-- start DATA SHOWN --
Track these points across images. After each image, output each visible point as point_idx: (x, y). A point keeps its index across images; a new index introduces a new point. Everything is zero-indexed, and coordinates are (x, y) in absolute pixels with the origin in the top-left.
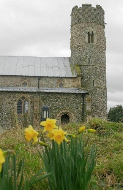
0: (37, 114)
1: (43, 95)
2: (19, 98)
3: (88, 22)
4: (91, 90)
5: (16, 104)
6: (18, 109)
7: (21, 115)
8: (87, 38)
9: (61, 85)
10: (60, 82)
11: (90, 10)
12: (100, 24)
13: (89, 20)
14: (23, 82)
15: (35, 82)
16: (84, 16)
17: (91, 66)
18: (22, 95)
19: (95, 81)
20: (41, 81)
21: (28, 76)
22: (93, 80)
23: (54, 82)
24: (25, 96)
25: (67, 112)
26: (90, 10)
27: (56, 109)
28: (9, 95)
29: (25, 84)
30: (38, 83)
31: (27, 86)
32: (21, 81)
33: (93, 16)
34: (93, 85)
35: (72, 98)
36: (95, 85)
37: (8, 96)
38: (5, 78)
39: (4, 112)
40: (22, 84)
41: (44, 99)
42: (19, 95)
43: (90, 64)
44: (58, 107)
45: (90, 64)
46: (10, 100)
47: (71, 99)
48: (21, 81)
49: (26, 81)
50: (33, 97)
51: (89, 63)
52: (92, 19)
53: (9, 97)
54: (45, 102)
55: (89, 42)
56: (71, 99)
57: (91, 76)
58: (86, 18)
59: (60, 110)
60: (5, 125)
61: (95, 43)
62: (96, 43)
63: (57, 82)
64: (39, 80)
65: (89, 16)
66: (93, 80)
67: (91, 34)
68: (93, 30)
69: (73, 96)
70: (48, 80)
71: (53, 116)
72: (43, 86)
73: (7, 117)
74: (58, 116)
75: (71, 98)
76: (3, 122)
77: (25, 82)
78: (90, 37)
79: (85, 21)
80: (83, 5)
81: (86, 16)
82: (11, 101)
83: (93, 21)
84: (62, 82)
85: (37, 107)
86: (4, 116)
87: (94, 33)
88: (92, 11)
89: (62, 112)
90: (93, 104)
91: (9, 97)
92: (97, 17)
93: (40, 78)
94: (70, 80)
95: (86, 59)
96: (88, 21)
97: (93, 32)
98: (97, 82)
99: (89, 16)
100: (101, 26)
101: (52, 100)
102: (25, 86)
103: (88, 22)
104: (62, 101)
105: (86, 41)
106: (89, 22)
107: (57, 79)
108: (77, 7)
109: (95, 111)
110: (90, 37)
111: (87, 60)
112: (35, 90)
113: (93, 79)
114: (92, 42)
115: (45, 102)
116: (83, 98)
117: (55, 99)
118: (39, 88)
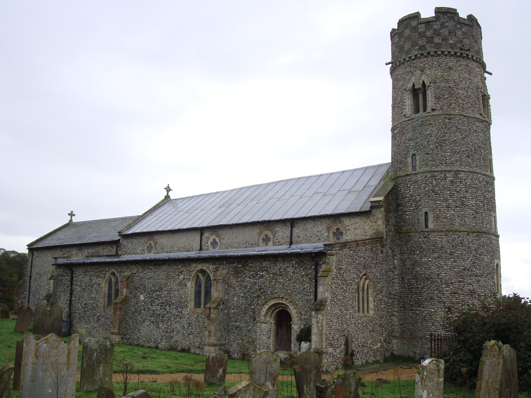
0: (210, 309)
1: (236, 264)
2: (194, 273)
3: (436, 60)
4: (420, 240)
5: (190, 286)
7: (198, 309)
10: (335, 227)
11: (415, 29)
12: (446, 55)
14: (263, 236)
17: (419, 176)
18: (200, 267)
20: (296, 231)
21: (269, 222)
22: (426, 213)
25: (280, 303)
26: (415, 29)
27: (259, 297)
28: (180, 267)
29: (266, 240)
30: (289, 235)
31: (271, 243)
32: (260, 234)
34: (426, 226)
35: (293, 267)
36: (431, 225)
37: (179, 269)
38: (176, 235)
39: (173, 304)
40: (261, 241)
42: (194, 265)
43: (418, 170)
44: (264, 291)
45: (418, 170)
46: (182, 277)
47: (290, 270)
48: (260, 234)
49: (270, 235)
51: (414, 168)
52: (422, 48)
53: (181, 272)
54: (239, 280)
55: (417, 111)
57: (420, 201)
60: (173, 331)
61: (429, 109)
62: (433, 110)
63: (329, 229)
64: (292, 227)
66: (426, 213)
67: (419, 89)
68: (423, 78)
69: (294, 262)
70: (309, 225)
71: (254, 313)
72: (301, 241)
73: (177, 315)
74: (263, 313)
75: (290, 268)
76: (171, 324)
77: (266, 235)
79: (405, 59)
80: (401, 22)
82: (183, 279)
83: (422, 54)
84: (339, 226)
85: (217, 293)
86: (173, 313)
87: (427, 84)
89: (272, 302)
90: (427, 278)
91: (181, 272)
92: (437, 40)
93: (292, 222)
94: (357, 220)
95: (406, 158)
96: (410, 58)
97: (424, 84)
98: (437, 218)
100: (473, 65)
101: (252, 275)
102: (266, 244)
104: (271, 275)
106: (414, 59)
107: (328, 222)
109: (431, 298)
111: (409, 159)
112: (283, 249)
113: (425, 210)
115: (239, 280)
117: (258, 271)
118: (292, 246)
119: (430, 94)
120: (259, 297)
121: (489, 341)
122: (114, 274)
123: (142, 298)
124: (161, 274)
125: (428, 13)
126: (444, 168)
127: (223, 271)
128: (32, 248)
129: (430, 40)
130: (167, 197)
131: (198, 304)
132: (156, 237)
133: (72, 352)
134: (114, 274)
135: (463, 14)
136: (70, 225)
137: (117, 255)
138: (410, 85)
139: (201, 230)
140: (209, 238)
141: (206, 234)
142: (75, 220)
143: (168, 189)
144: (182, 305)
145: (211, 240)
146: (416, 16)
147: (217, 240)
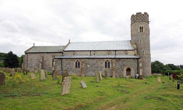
-- end DATA SHOWN --
_DIRECTIVE_. Rewrite everything from the start of the listing down to the line containing "13: (89, 20)", changing "zero-indexed" to "0-indexed" and keeping all else the same. Leave the pictures out of your answer.

_FINAL RESULT_.
Track these points across images. After each image, output each visible point as point_idx: (x, y). A point keeps its index across images; a new index introduces a new point. Everything is 0-indexed, and coordinates are (x, y) in absolute pixels with the origin in the top-left.
0: (37, 114)
1: (43, 95)
2: (19, 98)
3: (88, 22)
4: (91, 90)
5: (16, 104)
6: (18, 109)
7: (21, 115)
8: (87, 38)
9: (61, 85)
10: (60, 82)
11: (90, 10)
12: (100, 24)
13: (89, 20)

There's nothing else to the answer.